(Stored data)
---*---
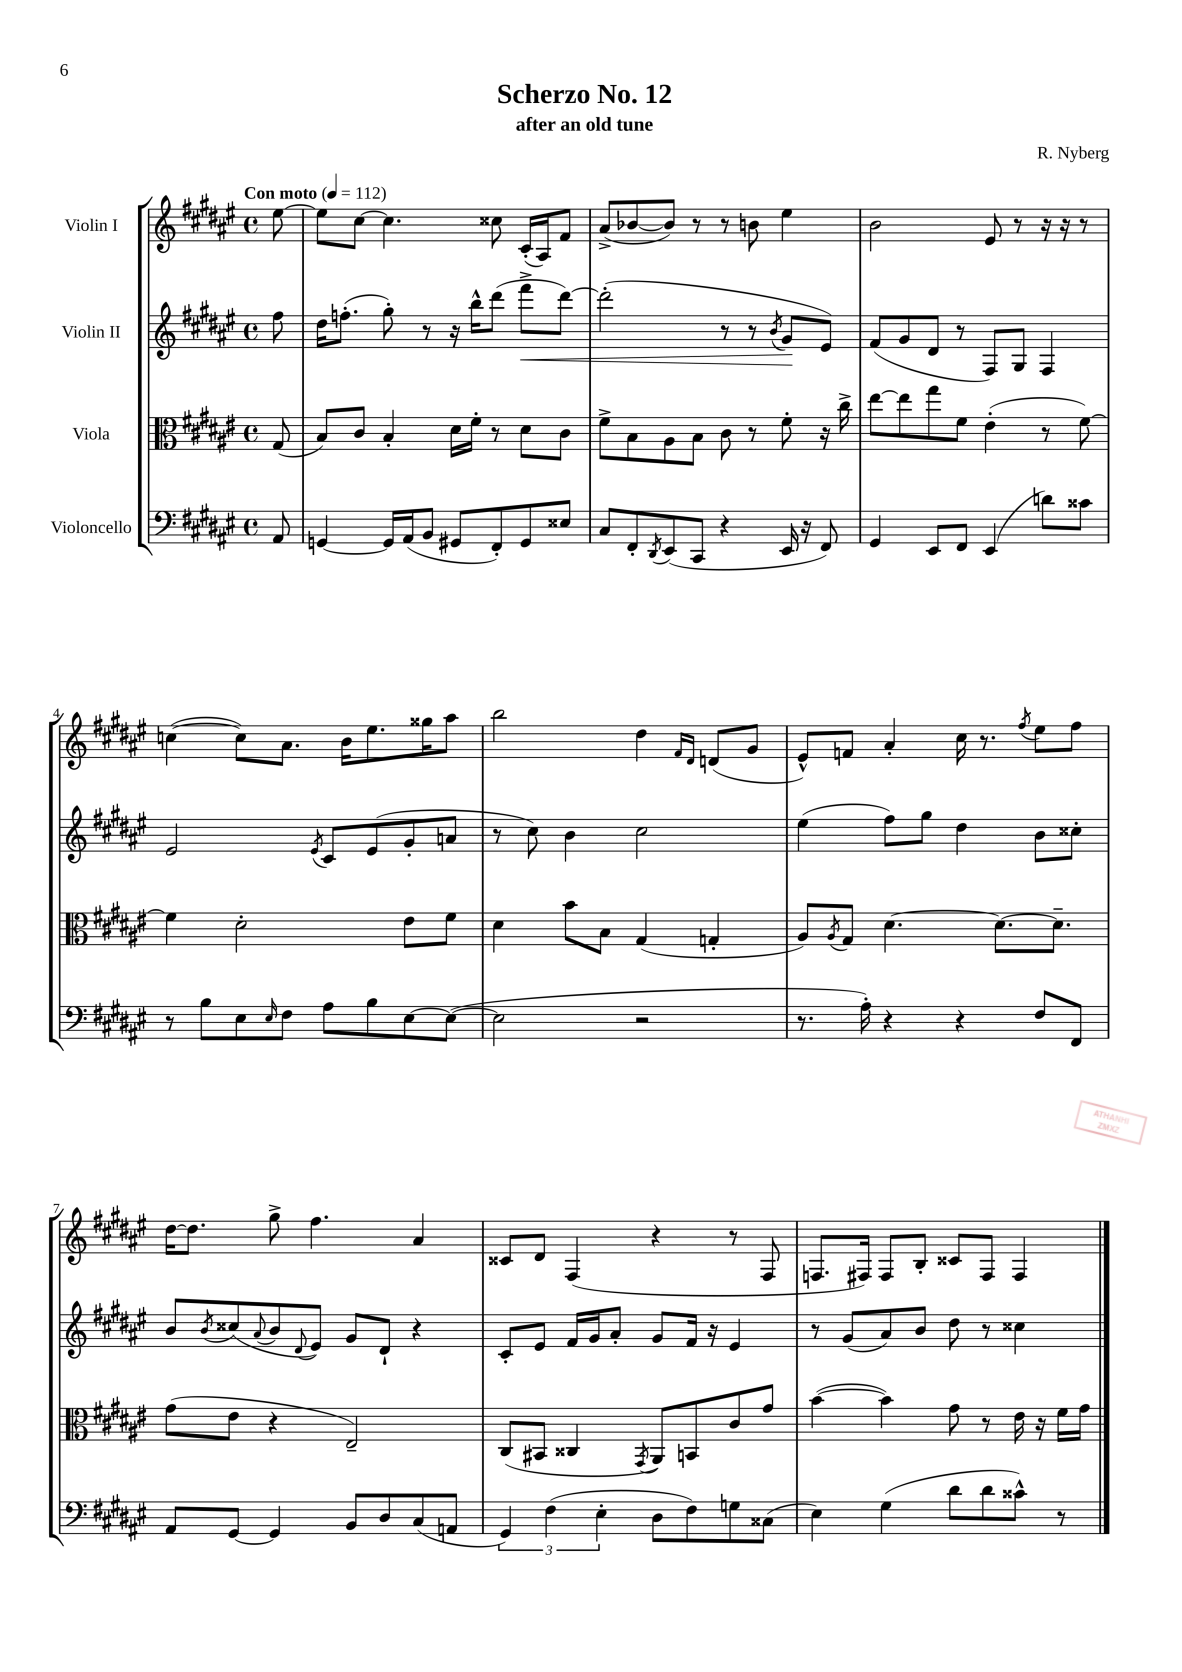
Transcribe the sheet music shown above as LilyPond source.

\header { title = "Scherzo No. 12" composer = "R. Nyberg" subtitle = "after an old tune" }
<<
\new StaffGroup <<
\new Staff = "s0" \with { instrumentName = "Violin I" } {
    \clef treble \key fis \major \defaultTimeSignature \time 4/4 \partial 8 \tempo "Con moto" 4 = 112
    eis''8~ |
    eis''8 cis''8~ cis''4. cisis''8 cis'16-.( ais16) fis'8 |
    ais'8->( bes'8~ bes'8) r8 r8 b'8 eis''4 |
    b'2 eis'8 r8 r16 r16 r8 |
    c''4~( c''8) ais'8. b'16 eis''8. gisis''16 ais''8 |
    b''2 dis''4 \grace { fis'16 dis'16 } d'8( gis'8 |
    eis'8-^) f'8 ais'4-. cis''16 r8. \acciaccatura { fis''8 } eis''8 fis''8 |
    dis''16~ dis''8. gis''8-> fis''4. ais'4 |
    cisis'8 dis'8 fis4( r4 r8 fis8 |
    f8. fis16) fis8 b8-. cisis'8 fis8 fis4 \bar "|." |
}
\new Staff = "s1" \with { instrumentName = "Violin II" } {
    \clef treble \key fis \major \defaultTimeSignature \time 4/4 \partial 8
    fis''8 |
    dis''16 f''8.-.( gis''8-.) r8 r16 b''16-^ dis'''8( fis'''8->\< dis'''8~) |
    dis'''2-.( r8 r8 \acciaccatura { b'8 } gis'8\! eis'8) |
    fis'8( gis'8 dis'8 r8 fis8) gis8 fis4 |
    eis'2 \acciaccatura { eis'8 } cis'8 eis'8( gis'8-. a'8 |
    r8 cis''8) b'4 cis''2 |
    eis''4( fis''8) gis''8 dis''4 b'8 cisis''8-. |
    b'8 \acciaccatura { b'8 } cisis''8( \appoggiatura { ais'8 } b'8 \appoggiatura { dis'8 } eis'8) gis'8 dis'8-! r4 |
    cis'8-. eis'8 fis'16 gis'16 ais'8-. gis'8 fis'16 r16 eis'4 |
    r8 gis'8( ais'8) b'8 dis''8 r8 cisis''4 \bar "|." |
}
\new Staff = "s2" \with { instrumentName = "Viola" } {
    \clef alto \key fis \major \defaultTimeSignature \time 4/4 \partial 8
    gis8( |
    b8) cis'8 b4-. dis'16 fis'16-. r8 dis'8 cis'8 |
    fis'8-> b8 ais8 b8 cis'8 r8 fis'8-. r16 cis''16-> |
    eis''8~ eis''8 gis''8 fis'8 eis'4-.( r8 fis'8~) |
    fis'4 dis'2-. eis'8 fis'8 |
    dis'4 b'8 b8 gis4( g4-. |
    ais8) \acciaccatura { ais8 } gis8 dis'4.~ dis'8.~ dis'8.-- |
    gis'8( eis'8 r4 eis2--) |
    cis8( bis,8 cisis4 \acciaccatura { gis,8 } ais,8) b,8 cis'8 gis'8 |
    b'4~( b'4) gis'8 r8 eis'16 r16 fis'16 gis'16 \bar "|." |
}
\new Staff = "s3" \with { instrumentName = "Violoncello" } {
    \clef bass \key fis \major \defaultTimeSignature \time 4/4 \partial 8
    ais,8 |
    g,4~ g,16 ais,16( b,8 gis,8 fis,8-.) gis,8 eisis8 |
    cis8 fis,8-. \acciaccatura { dis,8 } eis,8( cis,8 r4 eis,16 r16 fis,8) |
    gis,4 eis,8 fis,8 eis,4( d'8) cisis'8 |
    r8 b8 eis8 \grace { eis16 } fis8 ais8 b8 eis8~ eis8~( |
    eis2 r2 |
    r8. ais16-.) r4 r4 fis8 fis,8 |
    ais,8 gis,8~ gis,4 b,8 dis8 cis8( a,8 |
    \tuplet 3/2 { gis,4) fis4( eis4-. } dis8 fis8) g8 cisis8( |
    eis4) gis4( dis'8 dis'8 cisis'8-^) r8 \bar "|." |
}
>>
>>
---*---
▶ [INSTRUCTIONS TO FOLLOW] Pull out each line of the material that contains the string "instrumentName", matching case exactly.

▶ [FINAL ANSWER]
\new Staff = "s0" \with { instrumentName = "Violin I" } {
\new Staff = "s1" \with { instrumentName = "Violin II" } {
\new Staff = "s2" \with { instrumentName = "Viola" } {
\new Staff = "s3" \with { instrumentName = "Violoncello" } {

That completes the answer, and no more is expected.